### Task details
Report all lines below with the word "green".

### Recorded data

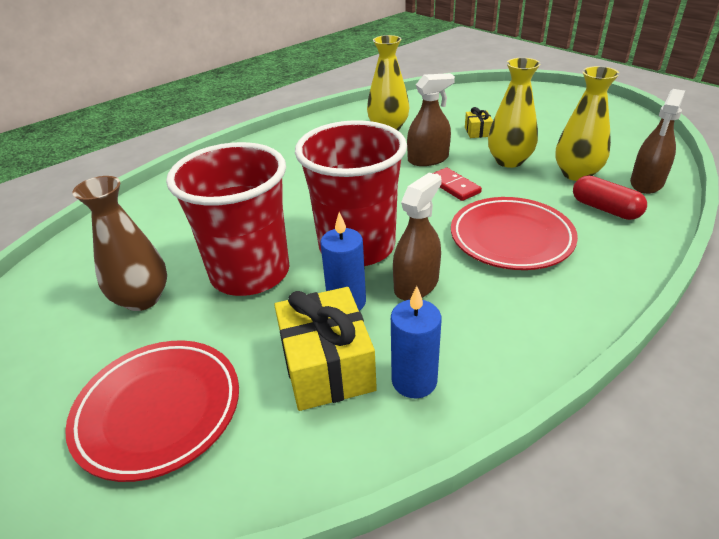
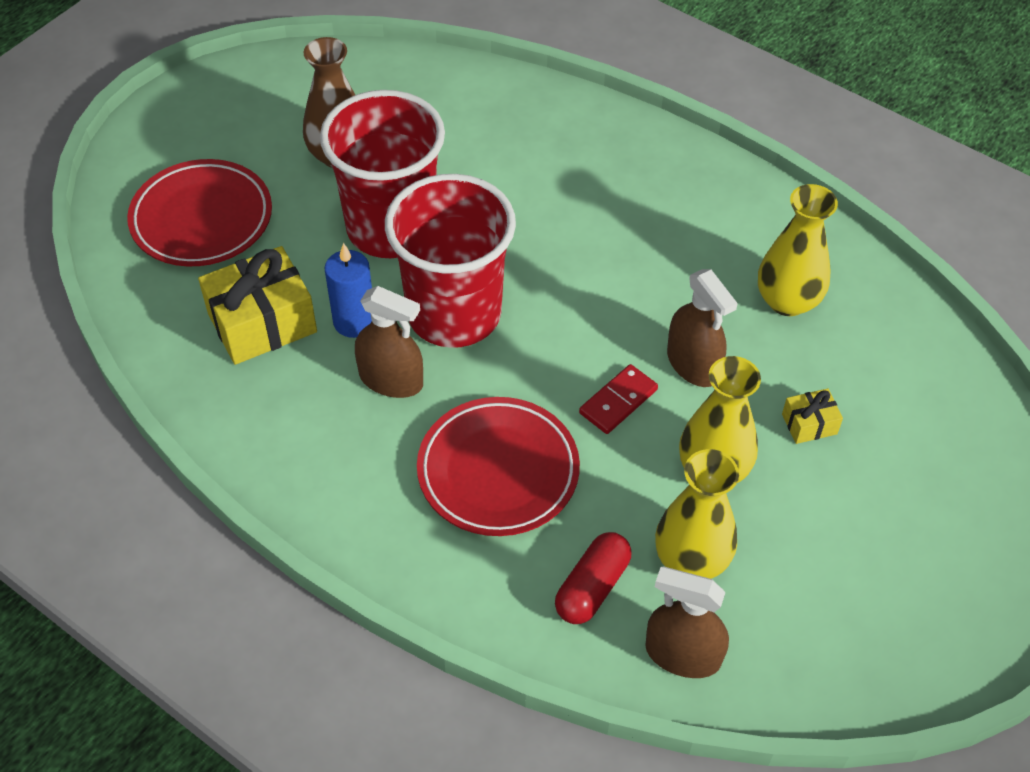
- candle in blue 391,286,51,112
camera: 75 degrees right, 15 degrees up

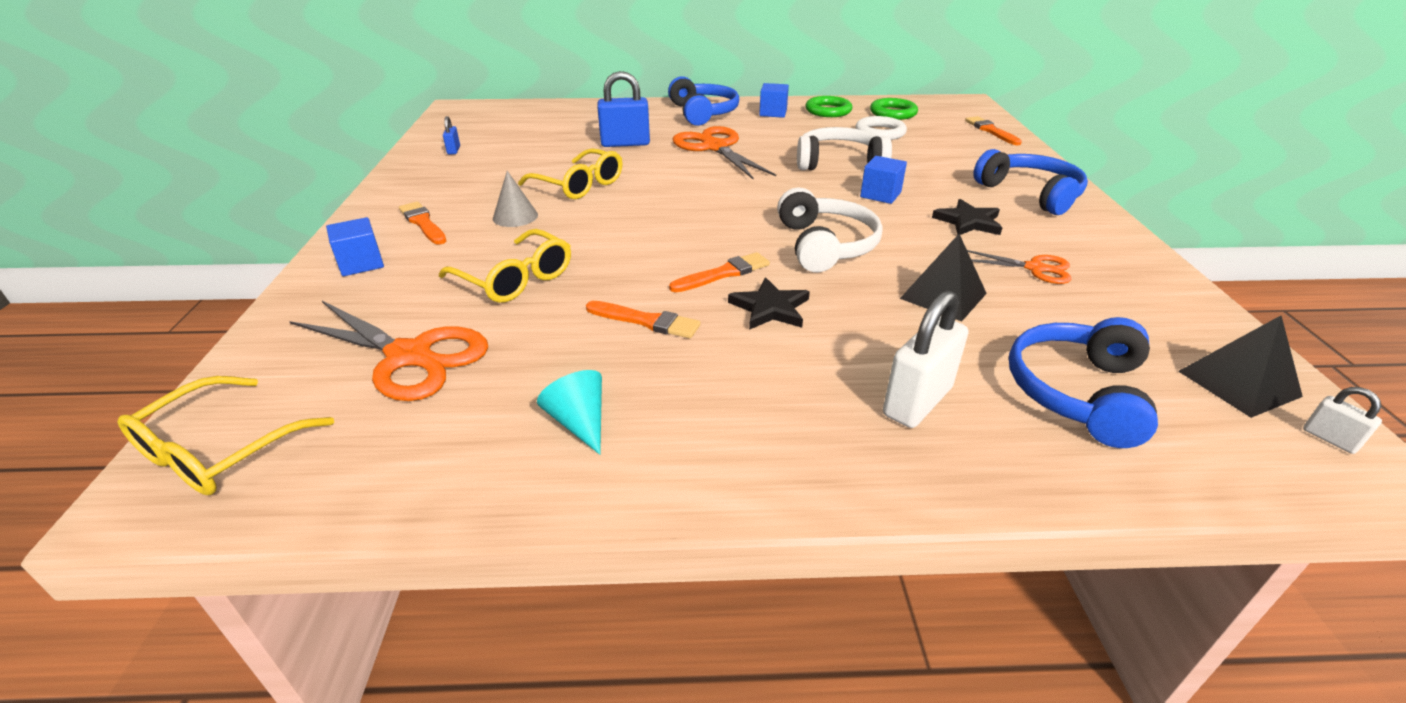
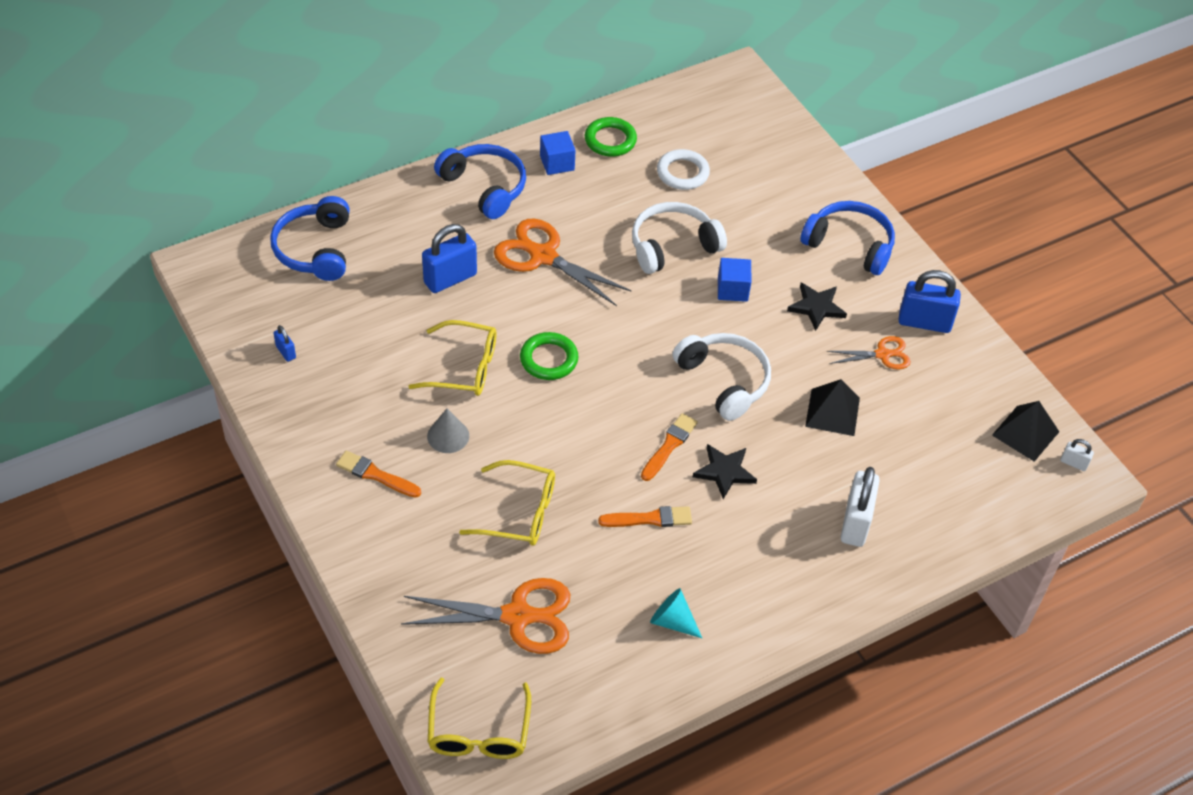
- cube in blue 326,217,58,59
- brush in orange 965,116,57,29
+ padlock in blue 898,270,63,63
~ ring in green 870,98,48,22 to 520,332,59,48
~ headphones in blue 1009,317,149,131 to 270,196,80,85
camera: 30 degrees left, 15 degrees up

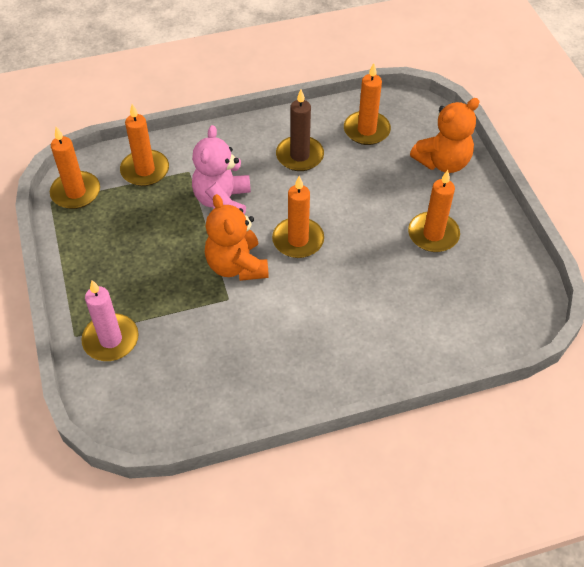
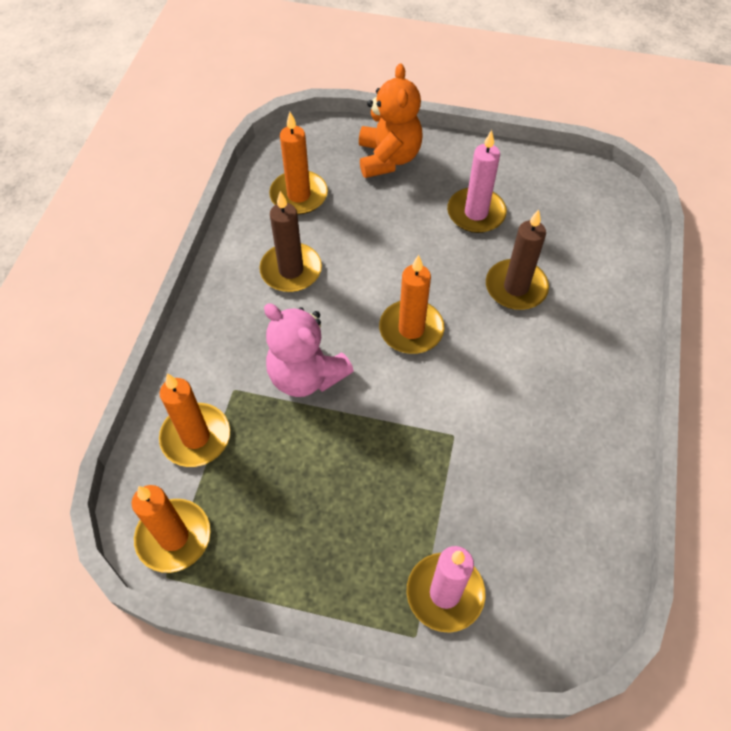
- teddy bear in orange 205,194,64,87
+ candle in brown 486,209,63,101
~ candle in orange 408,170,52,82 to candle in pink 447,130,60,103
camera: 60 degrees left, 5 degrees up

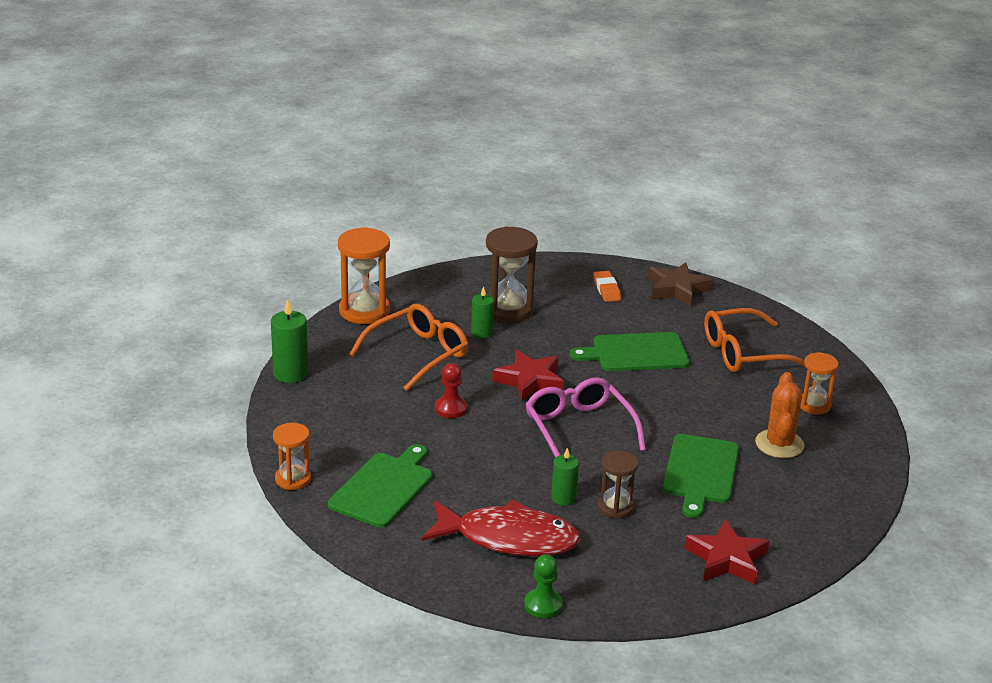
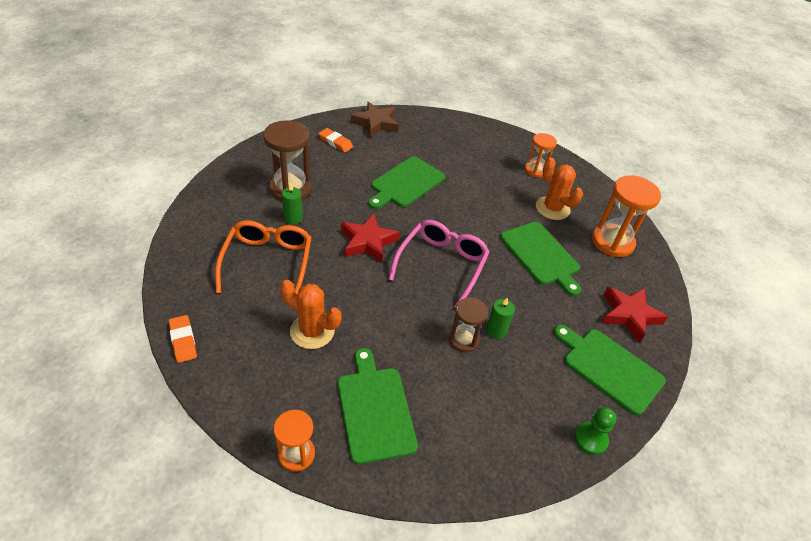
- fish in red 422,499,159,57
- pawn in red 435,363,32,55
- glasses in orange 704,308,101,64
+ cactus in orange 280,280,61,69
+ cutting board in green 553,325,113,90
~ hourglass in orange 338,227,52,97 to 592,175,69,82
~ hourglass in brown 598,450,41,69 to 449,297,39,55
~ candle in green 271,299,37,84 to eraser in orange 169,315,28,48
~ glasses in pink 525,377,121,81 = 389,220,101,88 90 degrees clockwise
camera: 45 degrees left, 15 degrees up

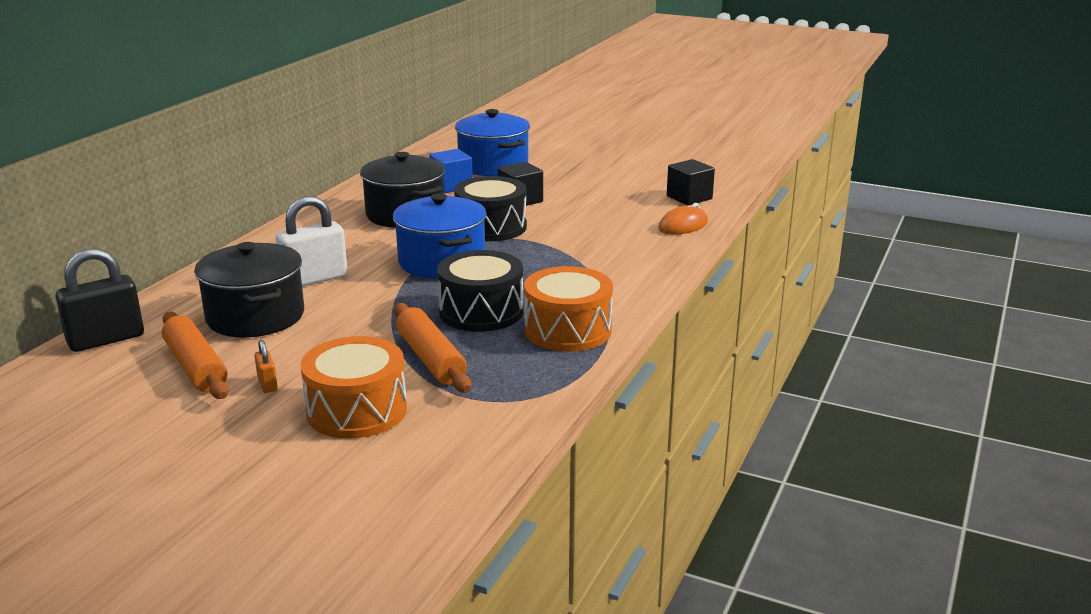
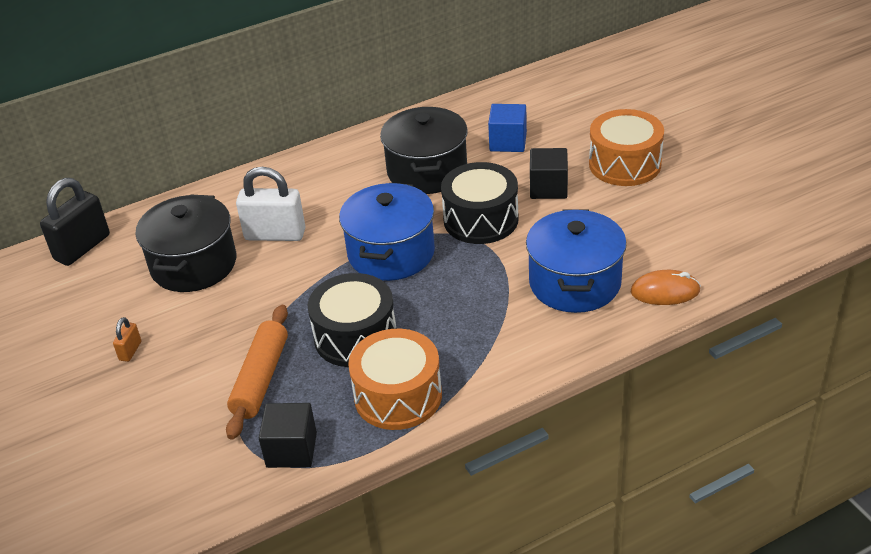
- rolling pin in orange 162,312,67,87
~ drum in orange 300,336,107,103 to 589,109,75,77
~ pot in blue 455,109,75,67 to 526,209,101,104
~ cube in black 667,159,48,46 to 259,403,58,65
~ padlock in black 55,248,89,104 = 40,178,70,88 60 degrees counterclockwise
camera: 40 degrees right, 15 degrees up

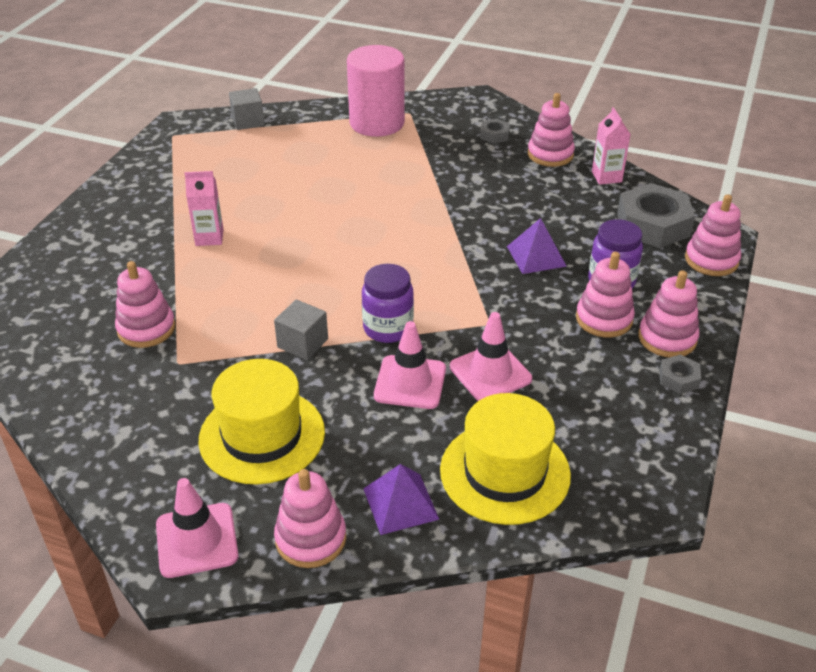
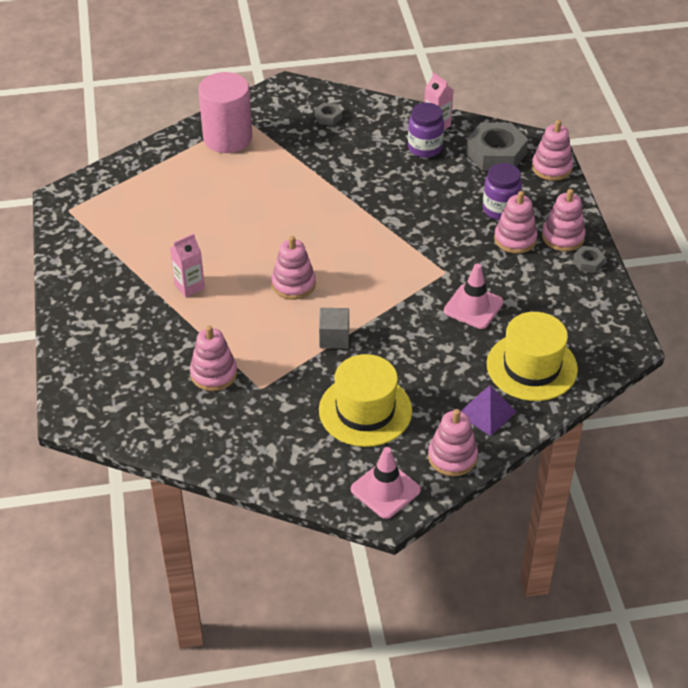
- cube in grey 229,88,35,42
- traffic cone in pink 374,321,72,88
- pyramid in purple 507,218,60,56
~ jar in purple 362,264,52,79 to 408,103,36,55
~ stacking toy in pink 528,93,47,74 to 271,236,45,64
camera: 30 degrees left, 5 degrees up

### Reply
~ ring in green 870,98,48,22 to 520,332,59,48
+ cutting board in green 553,325,113,90
~ candle in green 271,299,37,84 to eraser in orange 169,315,28,48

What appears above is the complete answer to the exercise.